Stored entries:
-------------------------

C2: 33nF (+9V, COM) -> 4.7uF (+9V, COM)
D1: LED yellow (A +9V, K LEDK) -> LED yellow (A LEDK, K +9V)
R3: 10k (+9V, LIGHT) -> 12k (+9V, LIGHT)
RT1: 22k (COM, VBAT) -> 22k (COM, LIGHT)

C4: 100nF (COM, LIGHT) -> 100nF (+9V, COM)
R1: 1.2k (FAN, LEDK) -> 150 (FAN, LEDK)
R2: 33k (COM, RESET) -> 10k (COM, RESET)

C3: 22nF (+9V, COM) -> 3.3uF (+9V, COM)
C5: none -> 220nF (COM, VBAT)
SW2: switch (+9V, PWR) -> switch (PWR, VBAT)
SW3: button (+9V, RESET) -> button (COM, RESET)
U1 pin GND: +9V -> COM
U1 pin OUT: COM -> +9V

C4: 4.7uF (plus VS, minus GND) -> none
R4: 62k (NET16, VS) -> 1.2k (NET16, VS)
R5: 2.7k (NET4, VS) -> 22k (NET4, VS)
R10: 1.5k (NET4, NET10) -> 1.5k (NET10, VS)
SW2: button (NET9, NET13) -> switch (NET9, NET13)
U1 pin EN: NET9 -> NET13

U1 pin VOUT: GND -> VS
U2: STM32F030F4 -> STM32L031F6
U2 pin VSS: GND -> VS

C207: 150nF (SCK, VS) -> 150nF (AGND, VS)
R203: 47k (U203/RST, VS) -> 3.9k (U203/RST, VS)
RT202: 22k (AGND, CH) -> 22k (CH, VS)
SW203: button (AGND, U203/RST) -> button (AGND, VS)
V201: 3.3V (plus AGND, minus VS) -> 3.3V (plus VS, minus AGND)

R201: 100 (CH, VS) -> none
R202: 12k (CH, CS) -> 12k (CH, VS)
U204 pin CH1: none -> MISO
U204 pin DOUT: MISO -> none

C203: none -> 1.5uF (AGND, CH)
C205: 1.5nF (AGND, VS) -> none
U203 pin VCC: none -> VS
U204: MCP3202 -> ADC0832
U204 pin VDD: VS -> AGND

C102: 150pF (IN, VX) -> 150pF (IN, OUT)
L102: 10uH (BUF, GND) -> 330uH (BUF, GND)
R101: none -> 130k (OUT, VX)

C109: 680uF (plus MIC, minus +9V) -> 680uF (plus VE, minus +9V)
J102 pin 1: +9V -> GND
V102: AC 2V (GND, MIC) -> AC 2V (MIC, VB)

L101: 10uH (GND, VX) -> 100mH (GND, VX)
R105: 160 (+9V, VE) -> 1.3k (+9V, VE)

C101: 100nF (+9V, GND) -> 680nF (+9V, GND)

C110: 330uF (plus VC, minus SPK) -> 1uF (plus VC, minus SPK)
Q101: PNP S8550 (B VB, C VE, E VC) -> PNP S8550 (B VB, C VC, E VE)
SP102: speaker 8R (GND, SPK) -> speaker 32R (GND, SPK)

-------------------------

(What you are asked to do) What is asked for is an exact copy of the lines above from the one containing "V201: 3.3V (plus" through the one containing "C102: 150pF (IN, VX) -> 150pF (IN, OUT)", and only those.

(Result)
V201: 3.3V (plus AGND, minus VS) -> 3.3V (plus VS, minus AGND)

R201: 100 (CH, VS) -> none
R202: 12k (CH, CS) -> 12k (CH, VS)
U204 pin CH1: none -> MISO
U204 pin DOUT: MISO -> none

C203: none -> 1.5uF (AGND, CH)
C205: 1.5nF (AGND, VS) -> none
U203 pin VCC: none -> VS
U204: MCP3202 -> ADC0832
U204 pin VDD: VS -> AGND

C102: 150pF (IN, VX) -> 150pF (IN, OUT)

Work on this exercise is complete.